__DATA EXTRACT__.

◇ ◇ ◇ ◇ ◇

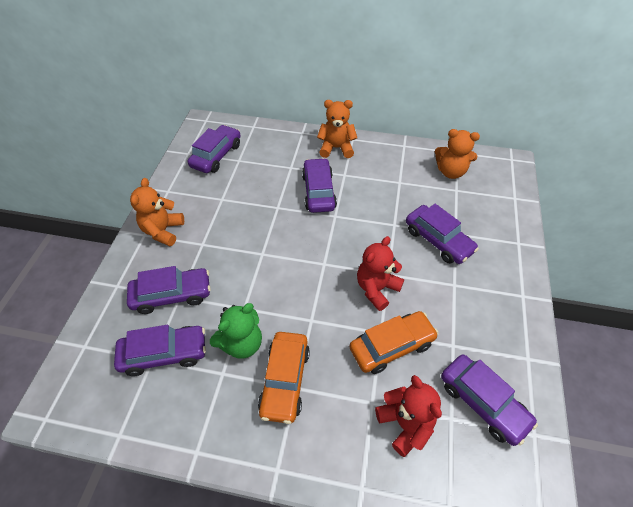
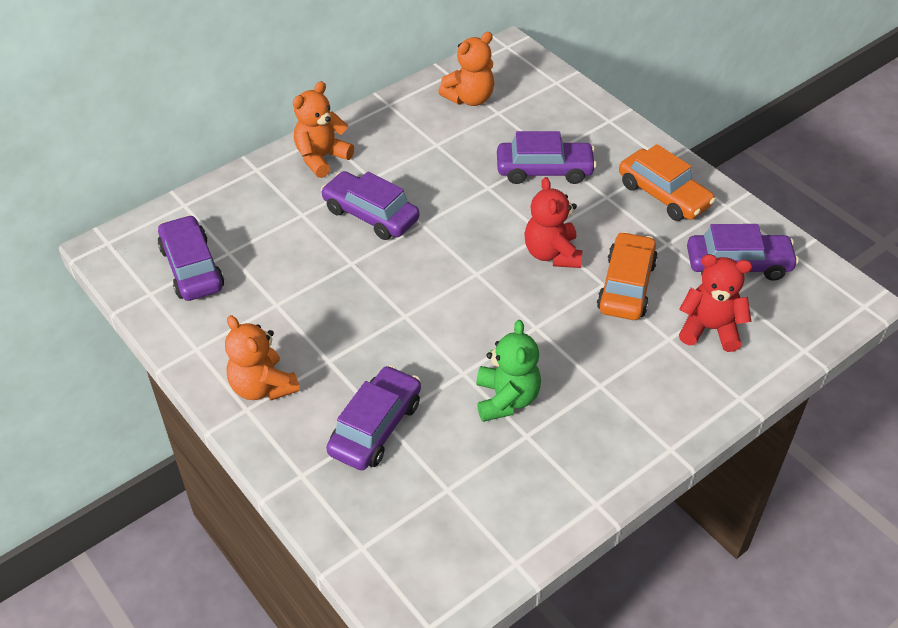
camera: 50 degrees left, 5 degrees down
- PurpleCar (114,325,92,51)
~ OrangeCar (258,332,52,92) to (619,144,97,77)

◇ ◇ ◇ ◇ ◇

Give back all of the data exactly, but not the pictures.

__SOLUTION TO THE PROBLEM__.
camera: 50 degrees left, 5 degrees down
- PurpleCar (114,325,92,51)
~ OrangeCar (258,332,52,92) to (619,144,97,77)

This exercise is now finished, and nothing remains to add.